## [Exercise input]
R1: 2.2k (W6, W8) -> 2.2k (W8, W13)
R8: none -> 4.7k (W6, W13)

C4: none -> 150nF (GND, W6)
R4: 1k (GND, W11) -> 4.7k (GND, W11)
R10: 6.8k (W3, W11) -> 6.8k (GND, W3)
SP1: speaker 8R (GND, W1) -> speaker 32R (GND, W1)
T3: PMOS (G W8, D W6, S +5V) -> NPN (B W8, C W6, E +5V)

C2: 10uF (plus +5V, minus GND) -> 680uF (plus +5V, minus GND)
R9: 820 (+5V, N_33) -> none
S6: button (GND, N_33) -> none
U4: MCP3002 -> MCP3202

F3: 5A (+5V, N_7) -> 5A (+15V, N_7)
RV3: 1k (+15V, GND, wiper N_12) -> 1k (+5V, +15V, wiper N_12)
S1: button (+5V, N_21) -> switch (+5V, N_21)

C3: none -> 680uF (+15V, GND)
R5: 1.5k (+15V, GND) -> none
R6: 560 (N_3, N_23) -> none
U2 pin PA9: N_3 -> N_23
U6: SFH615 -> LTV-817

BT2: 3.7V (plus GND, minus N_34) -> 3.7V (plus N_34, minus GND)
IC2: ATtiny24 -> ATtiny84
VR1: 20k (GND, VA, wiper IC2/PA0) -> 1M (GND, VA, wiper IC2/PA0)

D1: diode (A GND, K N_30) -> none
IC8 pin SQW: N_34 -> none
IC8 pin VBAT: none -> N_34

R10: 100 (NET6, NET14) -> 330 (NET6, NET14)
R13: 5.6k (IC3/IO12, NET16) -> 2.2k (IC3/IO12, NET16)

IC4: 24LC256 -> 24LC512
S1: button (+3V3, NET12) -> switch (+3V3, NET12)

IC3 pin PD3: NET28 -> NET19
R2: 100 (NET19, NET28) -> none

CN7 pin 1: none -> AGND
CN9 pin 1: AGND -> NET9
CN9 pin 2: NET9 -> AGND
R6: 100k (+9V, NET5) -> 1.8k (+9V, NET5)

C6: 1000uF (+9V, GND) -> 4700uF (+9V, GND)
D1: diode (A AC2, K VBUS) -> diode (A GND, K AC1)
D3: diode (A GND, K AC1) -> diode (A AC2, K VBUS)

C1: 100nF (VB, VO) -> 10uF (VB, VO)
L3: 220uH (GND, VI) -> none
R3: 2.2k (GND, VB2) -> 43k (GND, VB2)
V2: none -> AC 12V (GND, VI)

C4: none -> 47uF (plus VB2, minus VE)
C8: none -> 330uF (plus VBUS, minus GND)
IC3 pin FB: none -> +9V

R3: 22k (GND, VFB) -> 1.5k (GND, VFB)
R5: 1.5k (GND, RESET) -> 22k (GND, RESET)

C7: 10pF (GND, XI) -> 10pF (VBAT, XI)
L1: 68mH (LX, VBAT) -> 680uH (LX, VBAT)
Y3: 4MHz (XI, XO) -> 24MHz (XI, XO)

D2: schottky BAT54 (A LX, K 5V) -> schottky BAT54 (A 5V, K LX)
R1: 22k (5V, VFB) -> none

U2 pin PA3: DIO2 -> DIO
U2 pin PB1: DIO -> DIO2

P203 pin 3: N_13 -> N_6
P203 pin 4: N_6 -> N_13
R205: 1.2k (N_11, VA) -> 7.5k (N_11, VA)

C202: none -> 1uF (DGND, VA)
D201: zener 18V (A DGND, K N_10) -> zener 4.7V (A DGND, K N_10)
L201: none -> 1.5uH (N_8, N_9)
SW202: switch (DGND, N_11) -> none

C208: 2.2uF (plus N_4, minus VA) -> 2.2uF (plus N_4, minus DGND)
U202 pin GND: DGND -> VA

## [Description of the task]
Return a word-for-word copy of the lines from the beginning of the listing to the line holding "U2 pin PA9: N_3 -> N_23", both kept.

## [Task solution]
R1: 2.2k (W6, W8) -> 2.2k (W8, W13)
R8: none -> 4.7k (W6, W13)

C4: none -> 150nF (GND, W6)
R4: 1k (GND, W11) -> 4.7k (GND, W11)
R10: 6.8k (W3, W11) -> 6.8k (GND, W3)
SP1: speaker 8R (GND, W1) -> speaker 32R (GND, W1)
T3: PMOS (G W8, D W6, S +5V) -> NPN (B W8, C W6, E +5V)

C2: 10uF (plus +5V, minus GND) -> 680uF (plus +5V, minus GND)
R9: 820 (+5V, N_33) -> none
S6: button (GND, N_33) -> none
U4: MCP3002 -> MCP3202

F3: 5A (+5V, N_7) -> 5A (+15V, N_7)
RV3: 1k (+15V, GND, wiper N_12) -> 1k (+5V, +15V, wiper N_12)
S1: button (+5V, N_21) -> switch (+5V, N_21)

C3: none -> 680uF (+15V, GND)
R5: 1.5k (+15V, GND) -> none
R6: 560 (N_3, N_23) -> none
U2 pin PA9: N_3 -> N_23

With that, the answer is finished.